• _DATASET_
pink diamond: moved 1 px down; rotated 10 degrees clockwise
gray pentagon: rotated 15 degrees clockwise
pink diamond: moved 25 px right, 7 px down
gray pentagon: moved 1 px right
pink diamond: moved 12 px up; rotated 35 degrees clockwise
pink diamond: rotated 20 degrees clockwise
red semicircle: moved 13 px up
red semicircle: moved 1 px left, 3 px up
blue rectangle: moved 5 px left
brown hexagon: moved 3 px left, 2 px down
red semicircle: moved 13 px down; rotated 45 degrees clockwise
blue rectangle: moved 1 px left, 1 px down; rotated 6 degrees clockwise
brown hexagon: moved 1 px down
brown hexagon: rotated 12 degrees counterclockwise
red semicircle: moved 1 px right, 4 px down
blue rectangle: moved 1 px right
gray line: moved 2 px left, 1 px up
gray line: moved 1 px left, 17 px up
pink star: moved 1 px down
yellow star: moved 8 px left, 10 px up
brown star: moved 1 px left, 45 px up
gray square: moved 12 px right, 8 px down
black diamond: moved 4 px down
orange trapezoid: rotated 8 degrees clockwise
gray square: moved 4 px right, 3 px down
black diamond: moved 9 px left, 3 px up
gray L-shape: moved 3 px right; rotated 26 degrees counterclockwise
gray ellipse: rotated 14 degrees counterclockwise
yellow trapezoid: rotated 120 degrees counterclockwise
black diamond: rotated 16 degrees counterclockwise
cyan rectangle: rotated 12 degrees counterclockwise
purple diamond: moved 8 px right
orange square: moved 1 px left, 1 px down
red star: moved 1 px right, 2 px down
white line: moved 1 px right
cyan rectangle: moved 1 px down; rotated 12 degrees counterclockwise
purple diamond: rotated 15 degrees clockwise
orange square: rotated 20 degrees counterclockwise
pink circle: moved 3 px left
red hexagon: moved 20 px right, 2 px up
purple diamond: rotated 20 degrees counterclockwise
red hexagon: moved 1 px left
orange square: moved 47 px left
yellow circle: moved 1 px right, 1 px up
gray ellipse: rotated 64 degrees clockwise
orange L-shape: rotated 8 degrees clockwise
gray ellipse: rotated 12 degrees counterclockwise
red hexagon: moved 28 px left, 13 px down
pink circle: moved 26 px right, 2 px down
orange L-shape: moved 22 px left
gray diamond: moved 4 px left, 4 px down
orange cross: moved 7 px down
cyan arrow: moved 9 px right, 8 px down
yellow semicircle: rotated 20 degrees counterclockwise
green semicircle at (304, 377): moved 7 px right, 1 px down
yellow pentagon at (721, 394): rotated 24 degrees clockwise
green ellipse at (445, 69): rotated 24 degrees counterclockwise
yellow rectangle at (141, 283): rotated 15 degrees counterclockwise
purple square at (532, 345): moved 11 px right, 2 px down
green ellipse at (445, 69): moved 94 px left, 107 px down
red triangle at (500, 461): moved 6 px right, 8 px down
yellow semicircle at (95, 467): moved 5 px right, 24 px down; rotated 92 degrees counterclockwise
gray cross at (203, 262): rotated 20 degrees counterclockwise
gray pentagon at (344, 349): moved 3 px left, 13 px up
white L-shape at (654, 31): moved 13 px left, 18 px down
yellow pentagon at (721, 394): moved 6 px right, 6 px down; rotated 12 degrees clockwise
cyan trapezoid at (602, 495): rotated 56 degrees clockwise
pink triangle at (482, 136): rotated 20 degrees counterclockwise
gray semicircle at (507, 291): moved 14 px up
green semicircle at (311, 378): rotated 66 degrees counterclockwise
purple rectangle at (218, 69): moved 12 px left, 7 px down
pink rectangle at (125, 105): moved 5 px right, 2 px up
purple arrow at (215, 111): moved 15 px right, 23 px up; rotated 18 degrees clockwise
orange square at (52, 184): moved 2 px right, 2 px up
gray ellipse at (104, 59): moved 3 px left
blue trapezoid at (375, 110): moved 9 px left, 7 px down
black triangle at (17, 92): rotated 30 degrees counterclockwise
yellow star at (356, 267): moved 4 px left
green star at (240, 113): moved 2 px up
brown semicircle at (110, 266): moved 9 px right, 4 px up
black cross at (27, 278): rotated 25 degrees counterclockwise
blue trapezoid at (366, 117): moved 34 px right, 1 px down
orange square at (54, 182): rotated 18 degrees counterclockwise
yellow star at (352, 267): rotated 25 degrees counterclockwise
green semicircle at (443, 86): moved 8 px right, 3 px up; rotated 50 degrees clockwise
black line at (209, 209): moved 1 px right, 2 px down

• _REQUIRED WORK_
Write out every item above as a JSON list of strings, one string per line, with blank lines omitted.

• _RESULT FOR THIS TASK_
[
  "pink diamond: moved 1 px down; rotated 10 degrees clockwise",
  "gray pentagon: rotated 15 degrees clockwise",
  "pink diamond: moved 25 px right, 7 px down",
  "gray pentagon: moved 1 px right",
  "pink diamond: moved 12 px up; rotated 35 degrees clockwise",
  "pink diamond: rotated 20 degrees clockwise",
  "red semicircle: moved 13 px up",
  "red semicircle: moved 1 px left, 3 px up",
  "blue rectangle: moved 5 px left",
  "brown hexagon: moved 3 px left, 2 px down",
  "red semicircle: moved 13 px down; rotated 45 degrees clockwise",
  "blue rectangle: moved 1 px left, 1 px down; rotated 6 degrees clockwise",
  "brown hexagon: moved 1 px down",
  "brown hexagon: rotated 12 degrees counterclockwise",
  "red semicircle: moved 1 px right, 4 px down",
  "blue rectangle: moved 1 px right",
  "gray line: moved 2 px left, 1 px up",
  "gray line: moved 1 px left, 17 px up",
  "pink star: moved 1 px down",
  "yellow star: moved 8 px left, 10 px up",
  "brown star: moved 1 px left, 45 px up",
  "gray square: moved 12 px right, 8 px down",
  "black diamond: moved 4 px down",
  "orange trapezoid: rotated 8 degrees clockwise",
  "gray square: moved 4 px right, 3 px down",
  "black diamond: moved 9 px left, 3 px up",
  "gray L-shape: moved 3 px right; rotated 26 degrees counterclockwise",
  "gray ellipse: rotated 14 degrees counterclockwise",
  "yellow trapezoid: rotated 120 degrees counterclockwise",
  "black diamond: rotated 16 degrees counterclockwise",
  "cyan rectangle: rotated 12 degrees counterclockwise",
  "purple diamond: moved 8 px right",
  "orange square: moved 1 px left, 1 px down",
  "red star: moved 1 px right, 2 px down",
  "white line: moved 1 px right",
  "cyan rectangle: moved 1 px down; rotated 12 degrees counterclockwise",
  "purple diamond: rotated 15 degrees clockwise",
  "orange square: rotated 20 degrees counterclockwise",
  "pink circle: moved 3 px left",
  "red hexagon: moved 20 px right, 2 px up",
  "purple diamond: rotated 20 degrees counterclockwise",
  "red hexagon: moved 1 px left",
  "orange square: moved 47 px left",
  "yellow circle: moved 1 px right, 1 px up",
  "gray ellipse: rotated 64 degrees clockwise",
  "orange L-shape: rotated 8 degrees clockwise",
  "gray ellipse: rotated 12 degrees counterclockwise",
  "red hexagon: moved 28 px left, 13 px down",
  "pink circle: moved 26 px right, 2 px down",
  "orange L-shape: moved 22 px left",
  "gray diamond: moved 4 px left, 4 px down",
  "orange cross: moved 7 px down",
  "cyan arrow: moved 9 px right, 8 px down",
  "yellow semicircle: rotated 20 degrees counterclockwise",
  "green semicircle at (304, 377): moved 7 px right, 1 px down",
  "yellow pentagon at (721, 394): rotated 24 degrees clockwise",
  "green ellipse at (445, 69): rotated 24 degrees counterclockwise",
  "yellow rectangle at (141, 283): rotated 15 degrees counterclockwise",
  "purple square at (532, 345): moved 11 px right, 2 px down",
  "green ellipse at (445, 69): moved 94 px left, 107 px down",
  "red triangle at (500, 461): moved 6 px right, 8 px down",
  "yellow semicircle at (95, 467): moved 5 px right, 24 px down; rotated 92 degrees counterclockwise",
  "gray cross at (203, 262): rotated 20 degrees counterclockwise",
  "gray pentagon at (344, 349): moved 3 px left, 13 px up",
  "white L-shape at (654, 31): moved 13 px left, 18 px down",
  "yellow pentagon at (721, 394): moved 6 px right, 6 px down; rotated 12 degrees clockwise",
  "cyan trapezoid at (602, 495): rotated 56 degrees clockwise",
  "pink triangle at (482, 136): rotated 20 degrees counterclockwise",
  "gray semicircle at (507, 291): moved 14 px up",
  "green semicircle at (311, 378): rotated 66 degrees counterclockwise",
  "purple rectangle at (218, 69): moved 12 px left, 7 px down",
  "pink rectangle at (125, 105): moved 5 px right, 2 px up",
  "purple arrow at (215, 111): moved 15 px right, 23 px up; rotated 18 degrees clockwise",
  "orange square at (52, 184): moved 2 px right, 2 px up",
  "gray ellipse at (104, 59): moved 3 px left",
  "blue trapezoid at (375, 110): moved 9 px left, 7 px down",
  "black triangle at (17, 92): rotated 30 degrees counterclockwise",
  "yellow star at (356, 267): moved 4 px left",
  "green star at (240, 113): moved 2 px up",
  "brown semicircle at (110, 266): moved 9 px right, 4 px up",
  "black cross at (27, 278): rotated 25 degrees counterclockwise",
  "blue trapezoid at (366, 117): moved 34 px right, 1 px down",
  "orange square at (54, 182): rotated 18 degrees counterclockwise",
  "yellow star at (352, 267): rotated 25 degrees counterclockwise",
  "green semicircle at (443, 86): moved 8 px right, 3 px up; rotated 50 degrees clockwise",
  "black line at (209, 209): moved 1 px right, 2 px down"
]